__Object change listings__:
---

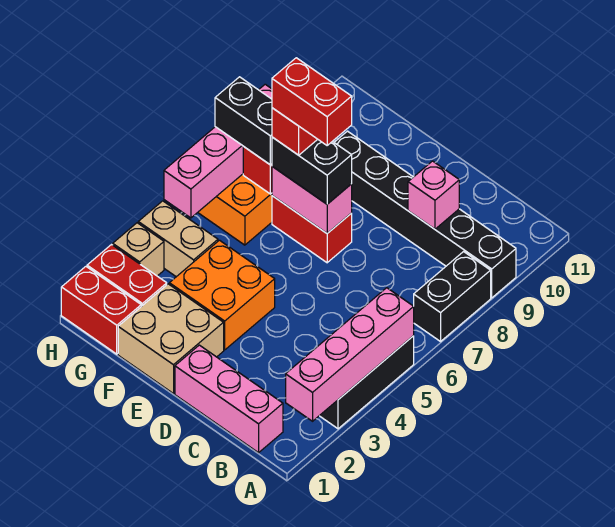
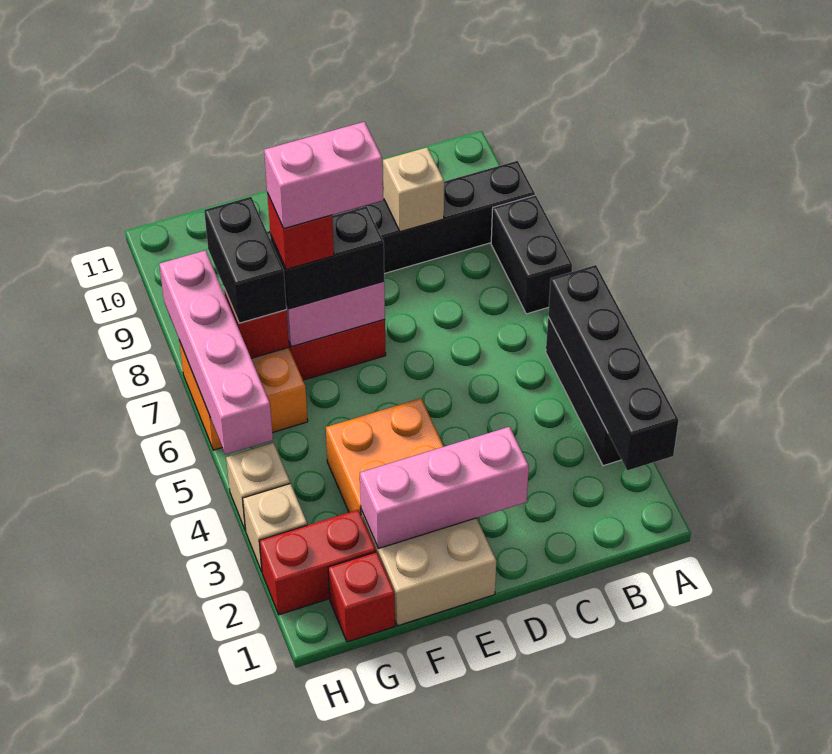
pink 1x4 brick [286,288,414,421] -> black 1x4 brick [548,265,679,471]
pink 1x3 brick [175,345,283,453] -> pink 1x3 brick moved to [360,427,529,549]
pink 1x1 brick [408,161,459,229] -> tan 1x1 brick [383,148,444,232]
red 1x2 brick [272,58,352,145] -> pink 1x2 brick [264,122,383,228]
red 1x2 brick [61,267,141,354] -> red 1x1 brick [328,552,395,642]
tan 1x2 brick [138,201,218,277] -> tan 1x1 brick [226,443,290,531]
black 1x2 brick [215,77,272,165] -> black 1x2 brick turned to [204,197,286,323]

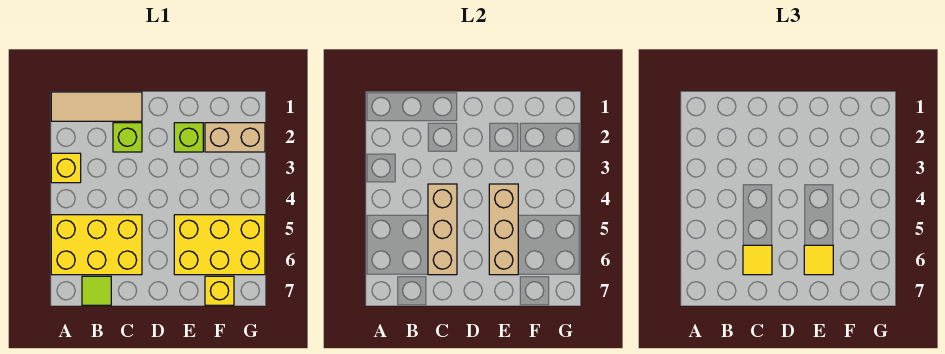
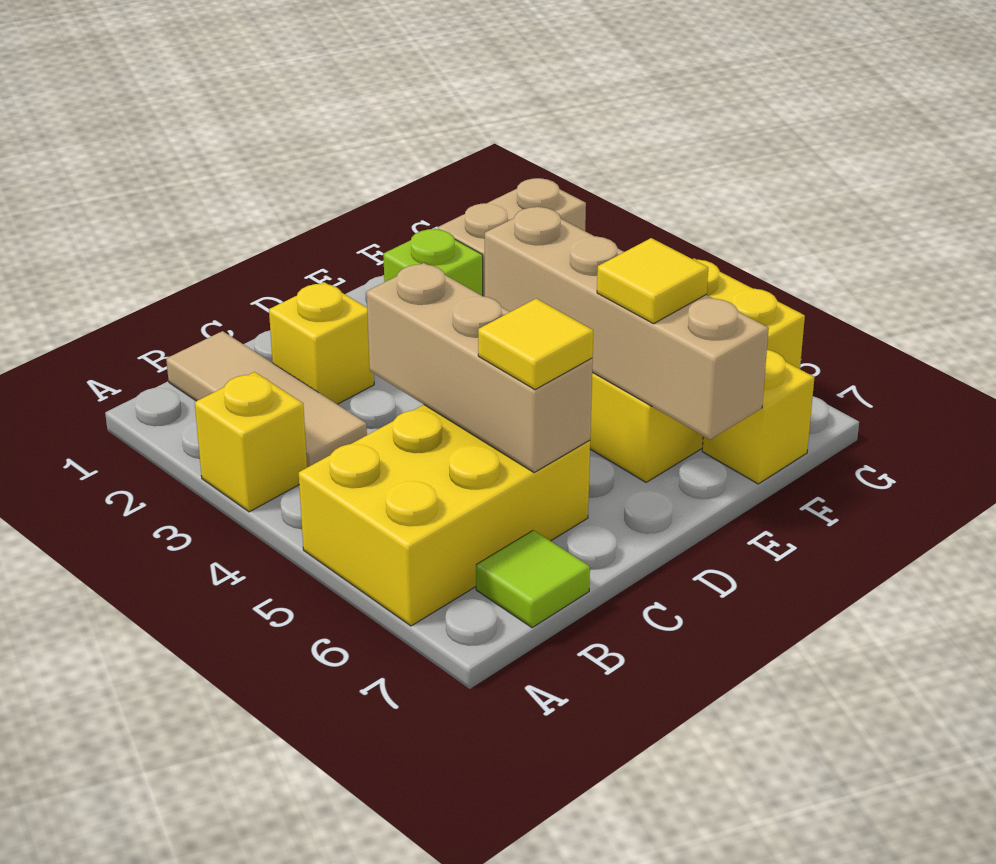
tan 1x3 tile [51,92,142,121] -> tan 1x3 tile turned to [166,331,367,467]
lime 1x1 brick [113,123,142,152] -> yellow 1x1 brick [269,282,374,404]
tan 1x3 brick [489,184,518,275] -> tan 1x4 brick [485,207,769,439]

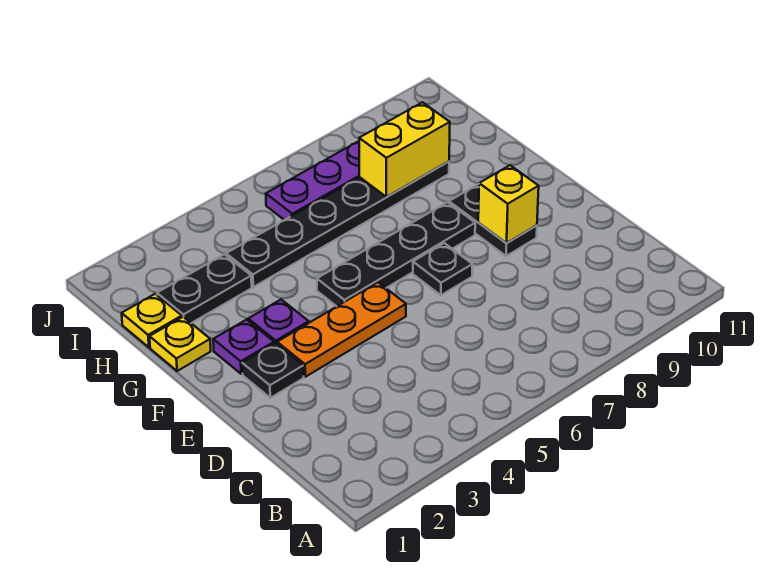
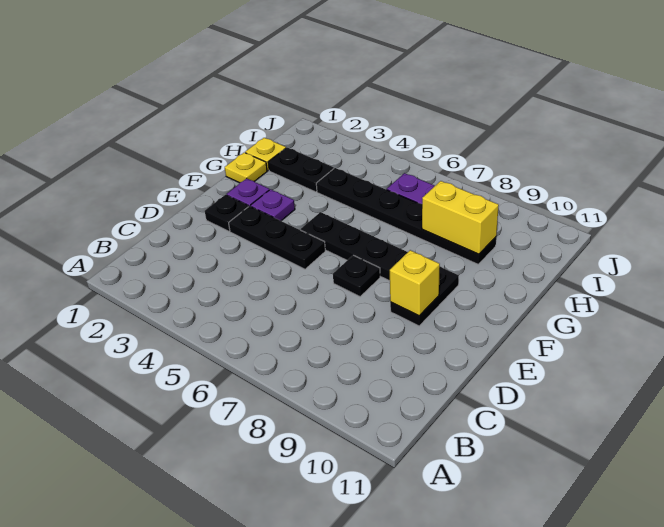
orange 1x3 plate [277,282,406,377] -> black 1x3 plate [229,206,325,269]

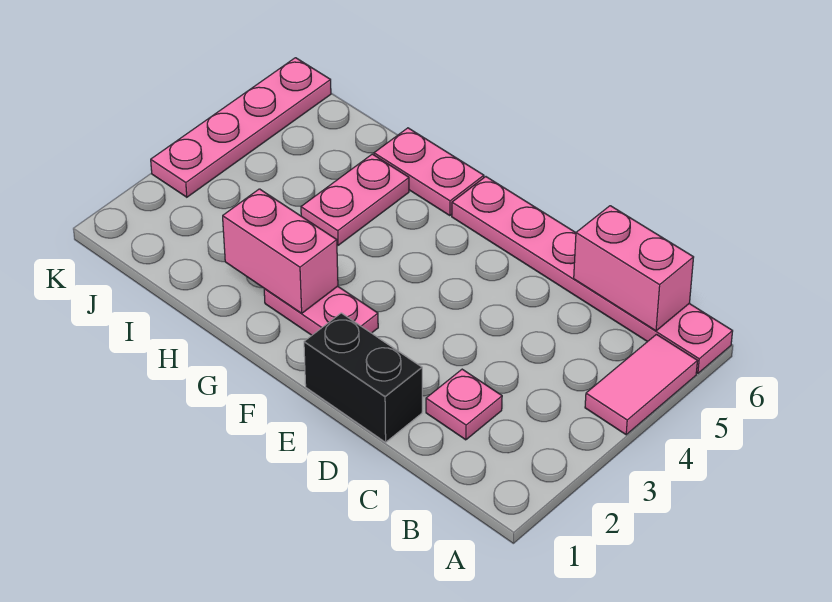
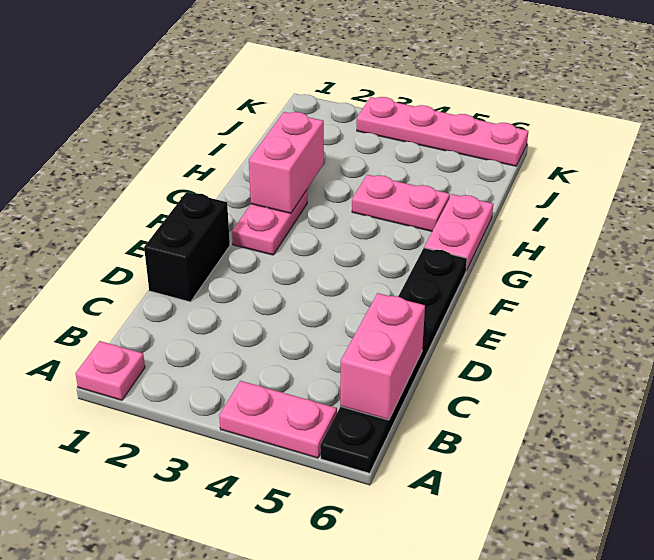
pink 1x2 tile [585,334,697,435] -> pink 1x2 plate [219,381,337,458]
pink 1x6 plate [452,177,733,373] -> black 1x6 plate [320,248,467,473]
pink 1x1 plate [426,369,502,440] -> pink 1x1 plate moved to [76,341,145,400]

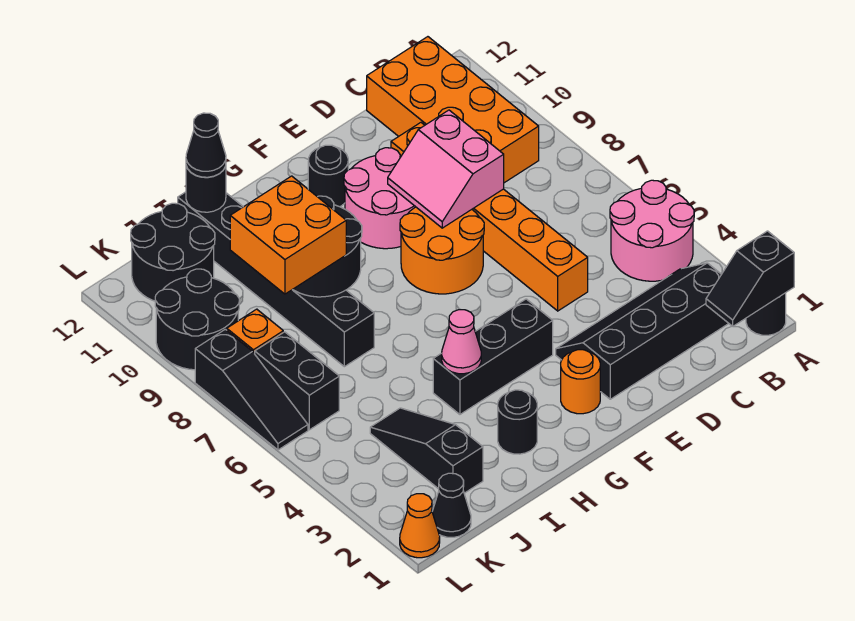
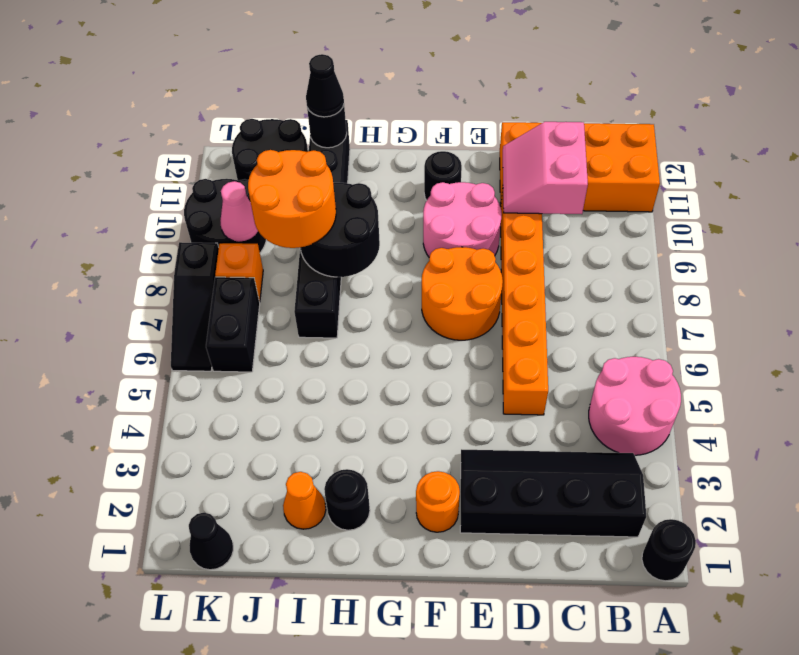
black 1x2 slope [706,231,794,326] -> none
orange 2x4 brick [367,37,539,183] -> orange 2x4 brick turned to [500,122,660,212]
pink 2x2 slope [388,110,504,228] -> pink 2x2 slope moved to [503,122,588,214]
black 1x3 brick [433,299,553,414] -> none
pink 1x1 cone [442,310,481,374] -> pink 1x1 cone moved to [220,181,258,242]
orange 2x2 brick [230,176,346,294] -> orange 2x2 round brick [248,150,336,248]
black 1x3 slope [370,408,483,493] -> none
orange 1x1 cone [400,494,440,558] -> orange 1x1 cone moved to [283,472,326,529]

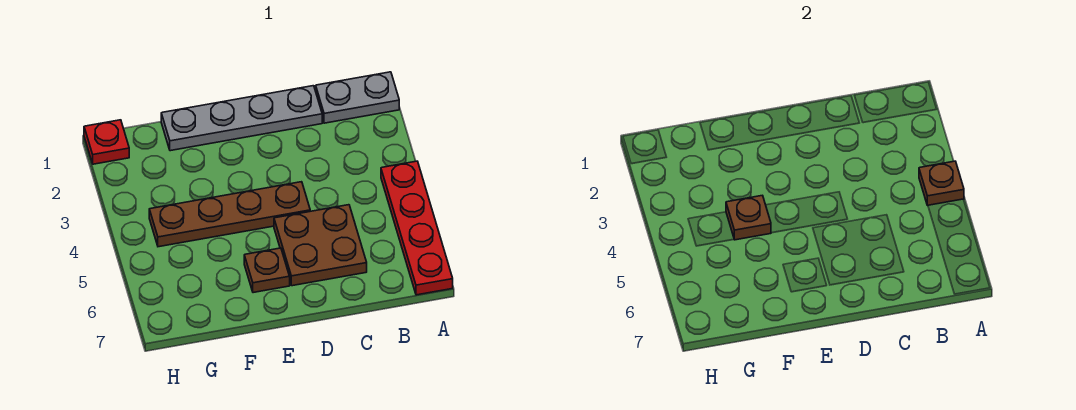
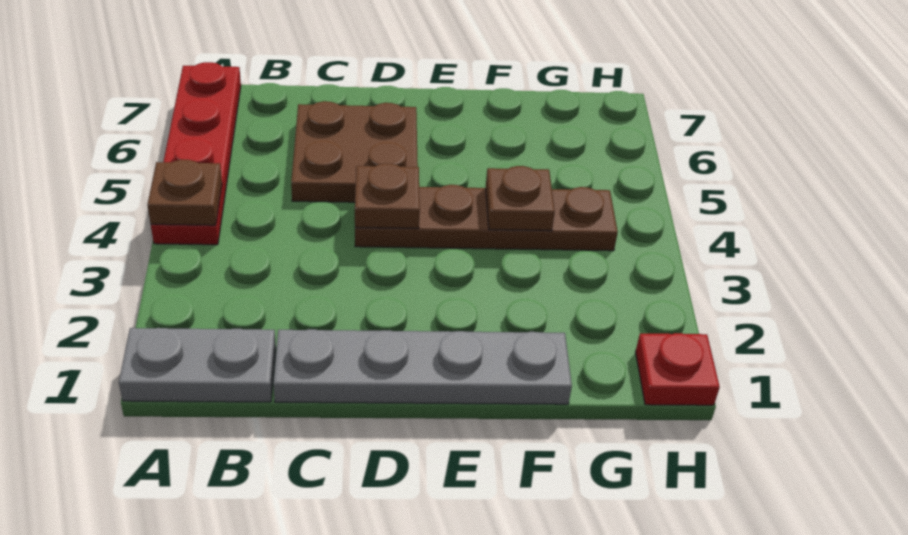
brown 1x1 plate [244,248,290,293] -> brown 1x1 plate moved to [355,163,420,228]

---

Find the string "plate" in the records, then copy each line where it occurs.

orange 1x3 plate [277,282,406,377] -> black 1x3 plate [229,206,325,269]
pink 1x2 tile [585,334,697,435] -> pink 1x2 plate [219,381,337,458]
pink 1x6 plate [452,177,733,373] -> black 1x6 plate [320,248,467,473]
pink 1x1 plate [426,369,502,440] -> pink 1x1 plate moved to [76,341,145,400]
brown 1x1 plate [244,248,290,293] -> brown 1x1 plate moved to [355,163,420,228]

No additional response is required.